** Supplied material follows **

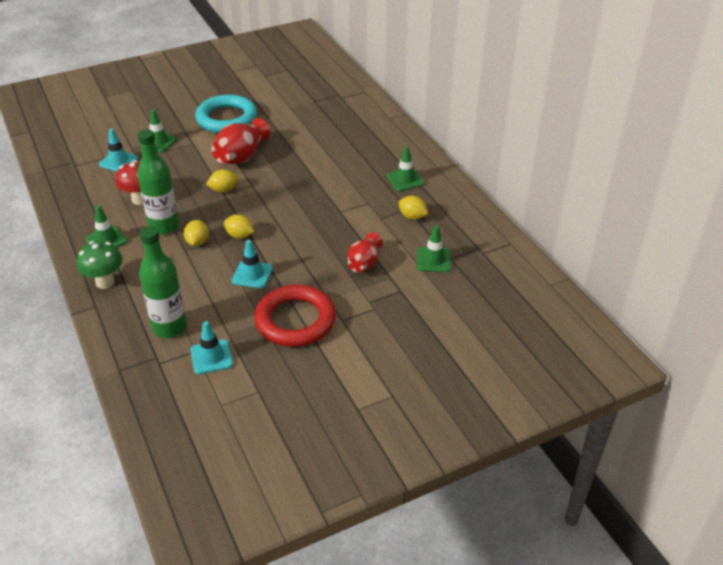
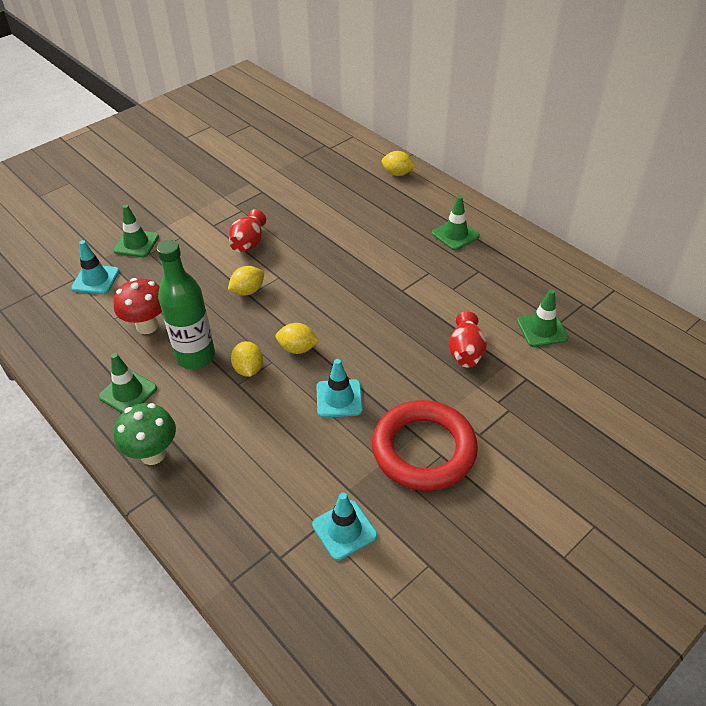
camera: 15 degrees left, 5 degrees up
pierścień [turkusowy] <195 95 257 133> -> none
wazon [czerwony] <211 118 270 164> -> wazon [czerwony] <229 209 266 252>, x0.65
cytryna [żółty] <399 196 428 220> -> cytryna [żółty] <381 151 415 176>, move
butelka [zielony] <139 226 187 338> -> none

** End of Supplied material **

**Exercise**
Should a picture appear among the entries above, omit it and repeat everything else exactly.

**Written response**
camera: 15 degrees left, 5 degrees up
pierścień [turkusowy] <195 95 257 133> -> none
wazon [czerwony] <211 118 270 164> -> wazon [czerwony] <229 209 266 252>, x0.65
cytryna [żółty] <399 196 428 220> -> cytryna [żółty] <381 151 415 176>, move
butelka [zielony] <139 226 187 338> -> none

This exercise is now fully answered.